**Action item:**
Wherever a picture appears in the data below, omit it, and restate everything else word for word.

**Provided material:**

[Start of section]

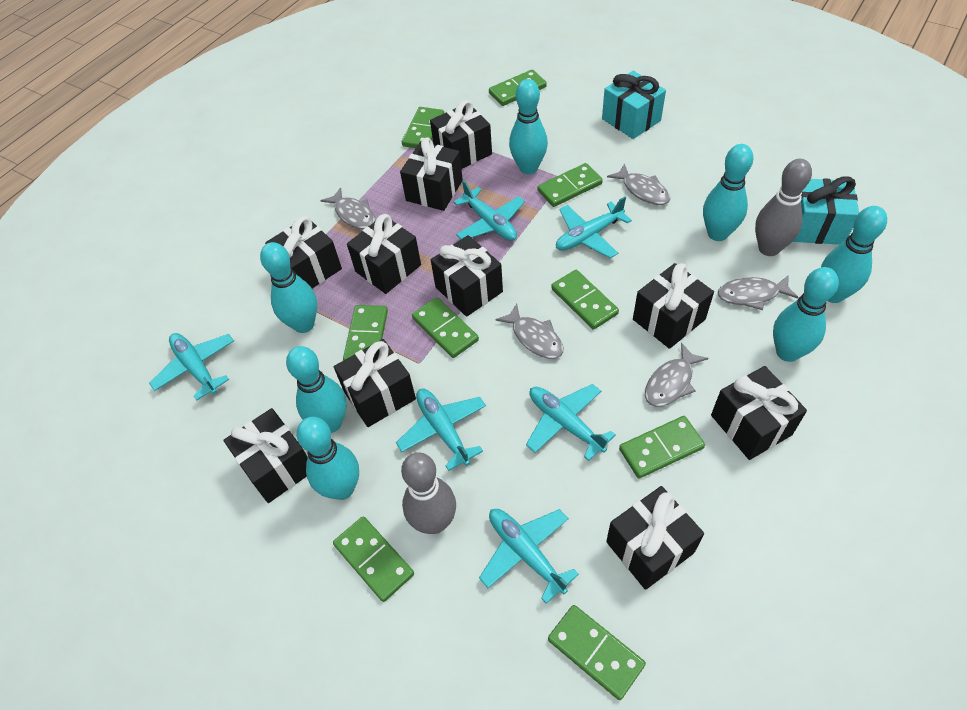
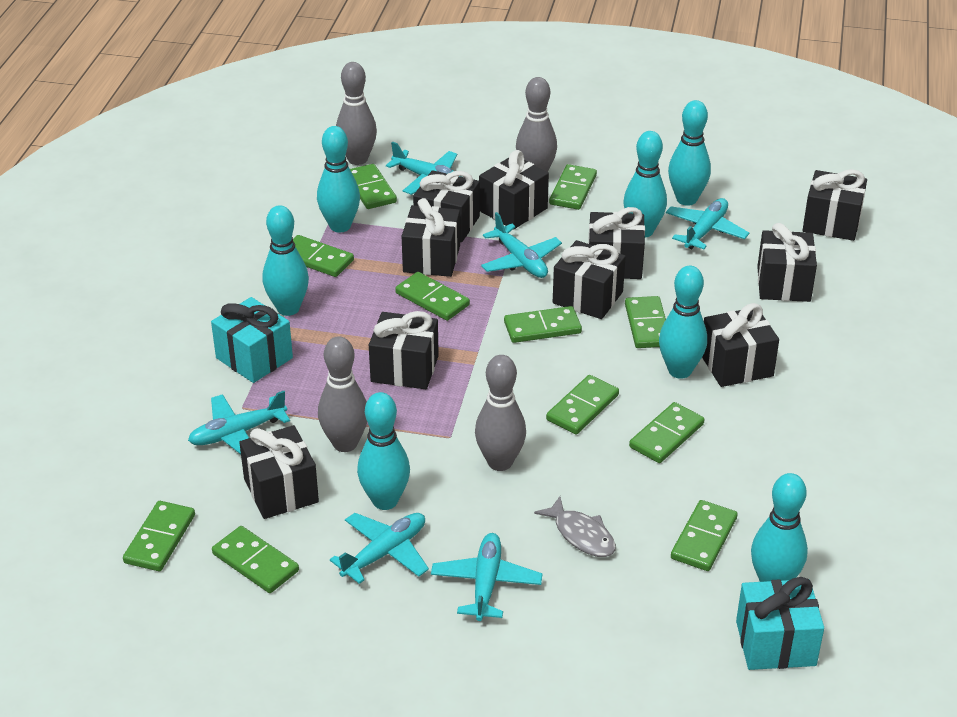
green domino: 9 -> 11
grey bowling pin: 2 -> 4
grey fish: 5 -> 1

[End of section]

**Exercise solution:**
green domino: 9 -> 11
grey bowling pin: 2 -> 4
grey fish: 5 -> 1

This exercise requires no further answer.